# Work task
Each entry is to be reproduced verbatim, and images are to be omitted.

● ● ● ● ●

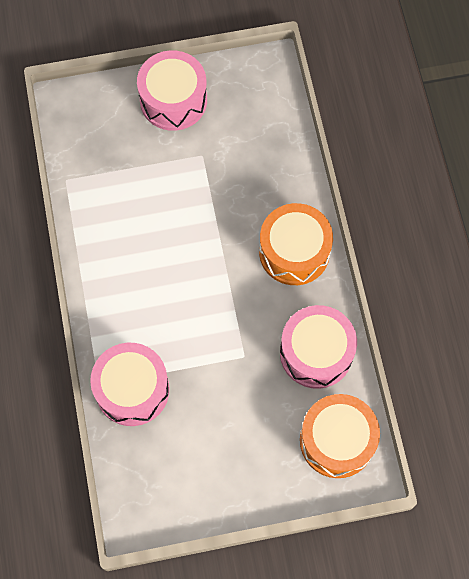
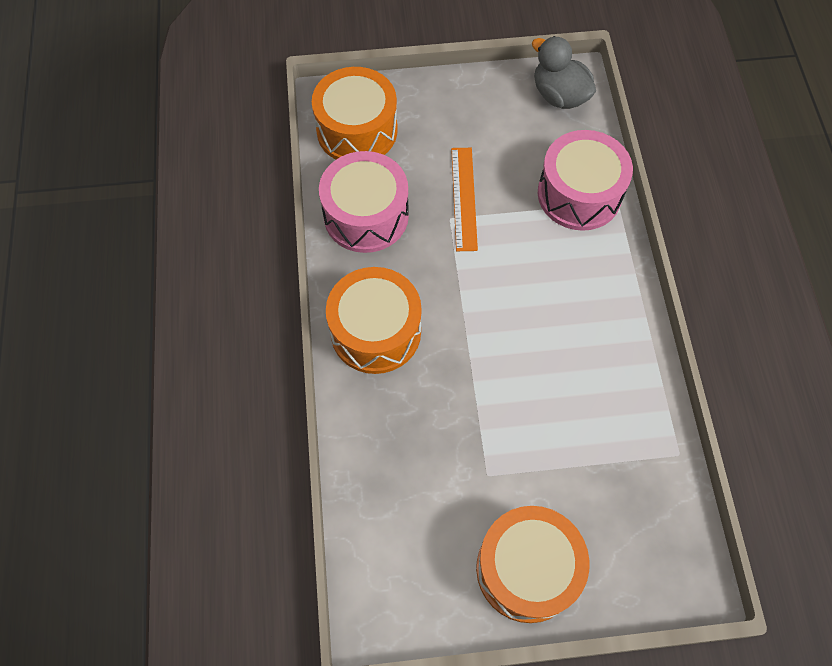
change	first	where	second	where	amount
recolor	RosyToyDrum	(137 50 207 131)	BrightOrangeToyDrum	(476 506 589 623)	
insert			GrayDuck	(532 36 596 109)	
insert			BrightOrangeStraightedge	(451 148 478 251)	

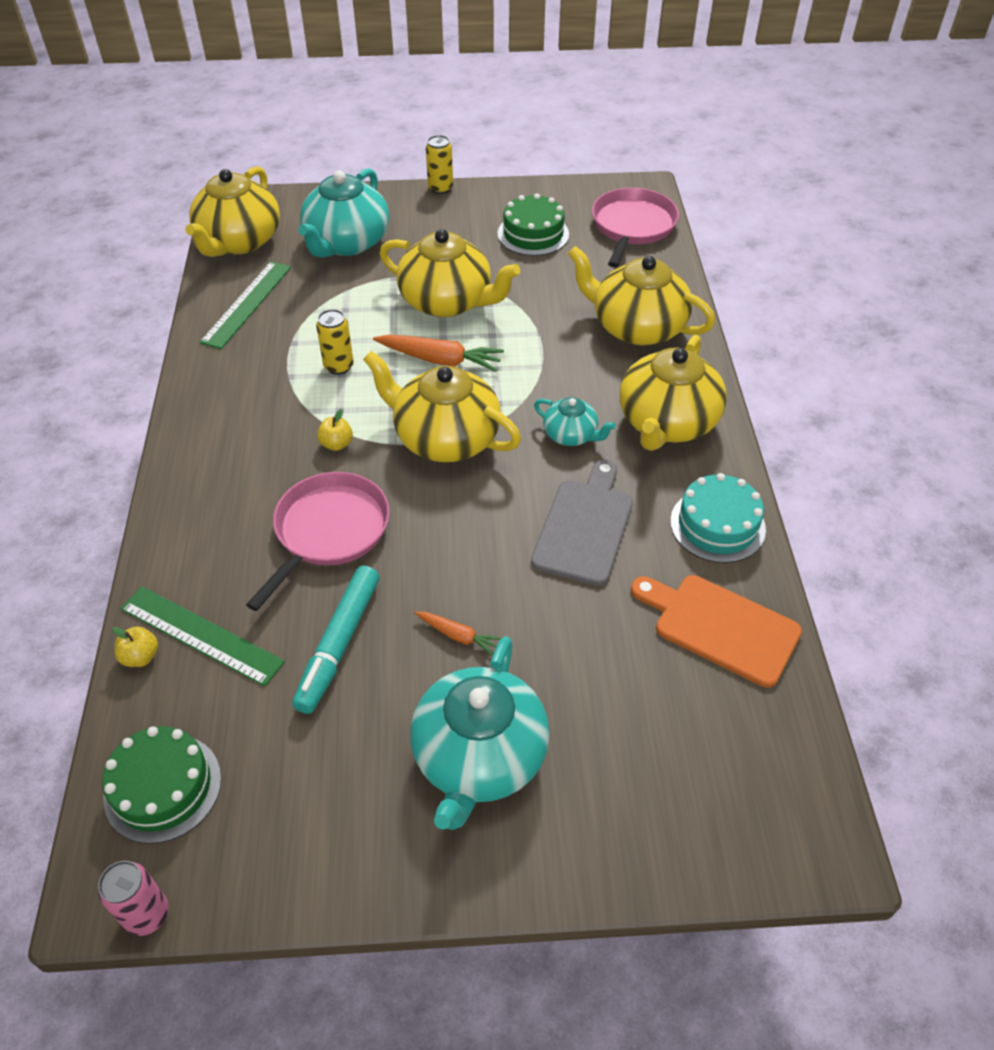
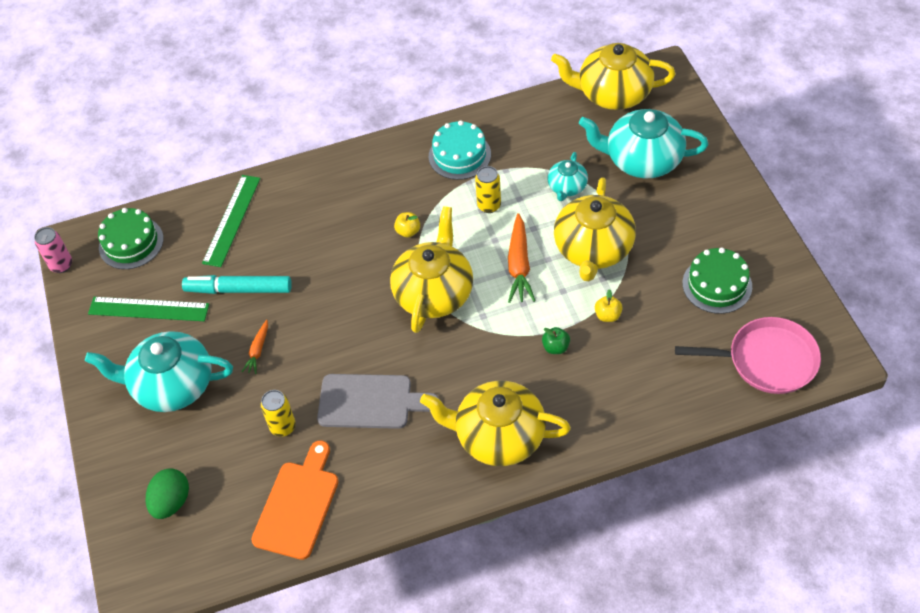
change	first	where	second	where	amount
move	BrightYellowSodaCan	(426 135 453 194)		(261 390 296 437)	
delete	BrightYellowChinaTeapot	(568 246 715 345)			
move	LeafGreenStraightedge	(200 261 291 349)		(88 297 209 321)	
move	TurquoiseChinaTeapot	(534 397 616 446)		(547 152 588 201)	
delete	RosySkillet	(246 472 390 611)			
move	TurquoiseCake	(670 473 766 563)		(429 120 491 180)	
move	BrightYellowToyApple	(112 626 158 667)		(595 289 623 322)	
insert			LeafGreenToyApple	(542 327 570 354)	
insert			LeafGreenEggShape	(146 468 189 519)	

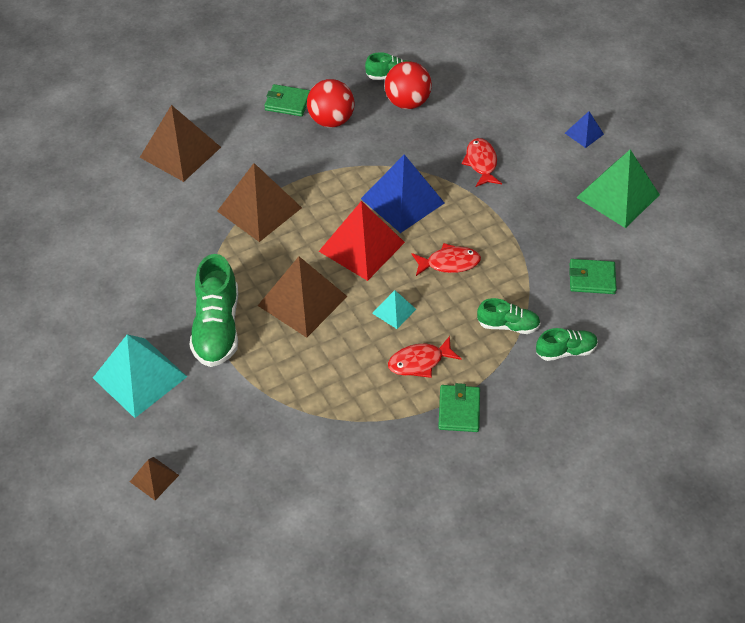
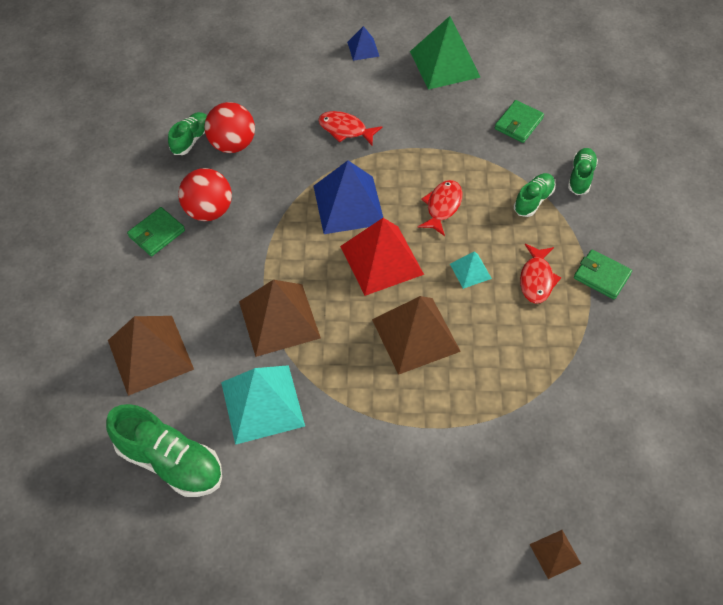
change	first	where	second	where	amount
move	LeafGreenLaceUpShoe	(190 254 238 367)		(106 404 222 497)	
move	TurquoisePyramidShape	(93 334 187 418)		(221 365 305 445)	

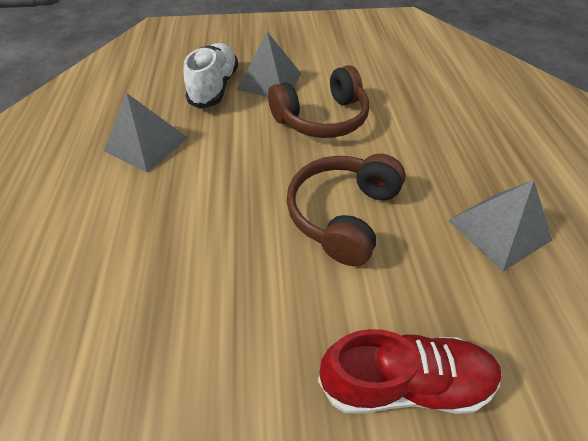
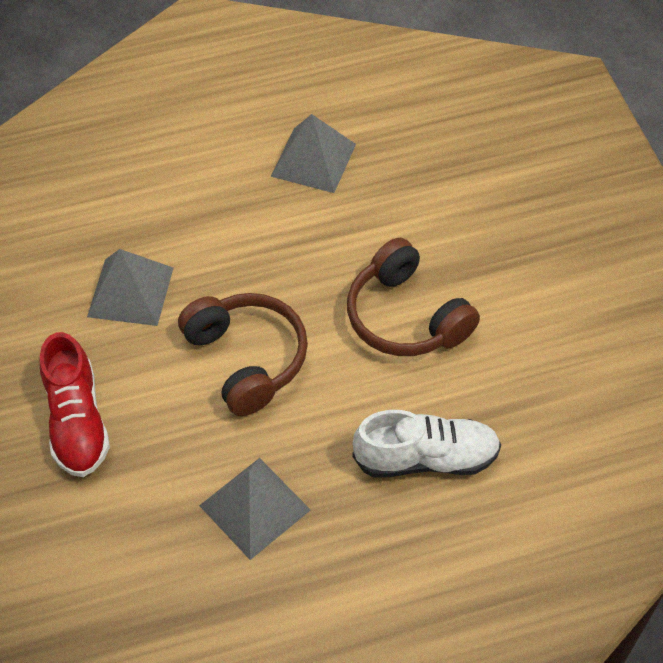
change	first	where	second	where	amount
move	GrayPyramidShape	(237 32 301 97)		(87 249 173 326)	
move	PureWhiteLaceUpShoe	(184 43 238 109)		(353 410 501 478)	
rotate	DarkBrownOverEarHeadphones	(286 154 406 266)		(178 293 308 416)	45 degrees clockwise

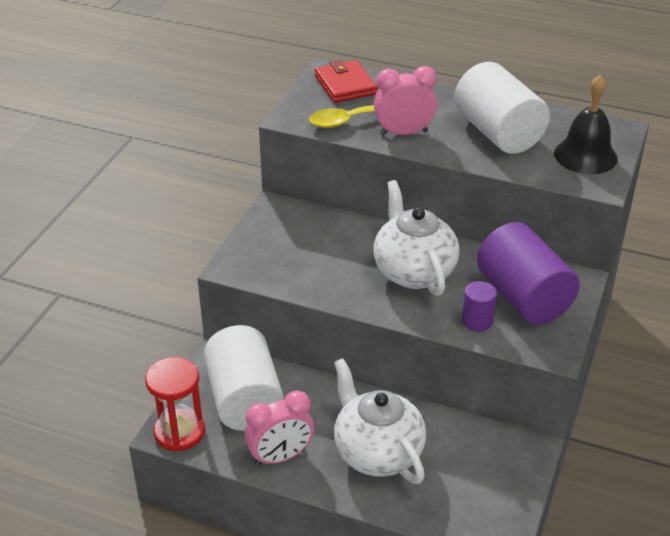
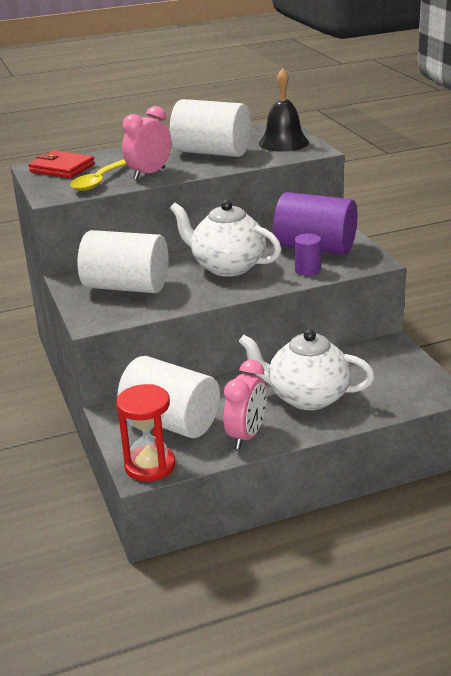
change	first	where	second	where	amount
insert			PureWhiteCylinderShape	(77 230 169 293)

● ● ● ● ●

# Result of this exercise
change	first	where	second	where	amount
recolor	RosyToyDrum	(137 50 207 131)	BrightOrangeToyDrum	(476 506 589 623)	
insert			GrayDuck	(532 36 596 109)	
insert			BrightOrangeStraightedge	(451 148 478 251)	

change	first	where	second	where	amount
move	BrightYellowSodaCan	(426 135 453 194)		(261 390 296 437)	
delete	BrightYellowChinaTeapot	(568 246 715 345)			
move	LeafGreenStraightedge	(200 261 291 349)		(88 297 209 321)	
move	TurquoiseChinaTeapot	(534 397 616 446)		(547 152 588 201)	
delete	RosySkillet	(246 472 390 611)			
move	TurquoiseCake	(670 473 766 563)		(429 120 491 180)	
move	BrightYellowToyApple	(112 626 158 667)		(595 289 623 322)	
insert			LeafGreenToyApple	(542 327 570 354)	
insert			LeafGreenEggShape	(146 468 189 519)	

change	first	where	second	where	amount
move	LeafGreenLaceUpShoe	(190 254 238 367)		(106 404 222 497)	
move	TurquoisePyramidShape	(93 334 187 418)		(221 365 305 445)	

change	first	where	second	where	amount
move	GrayPyramidShape	(237 32 301 97)		(87 249 173 326)	
move	PureWhiteLaceUpShoe	(184 43 238 109)		(353 410 501 478)	
rotate	DarkBrownOverEarHeadphones	(286 154 406 266)		(178 293 308 416)	45 degrees clockwise

change	first	where	second	where	amount
insert			PureWhiteCylinderShape	(77 230 169 293)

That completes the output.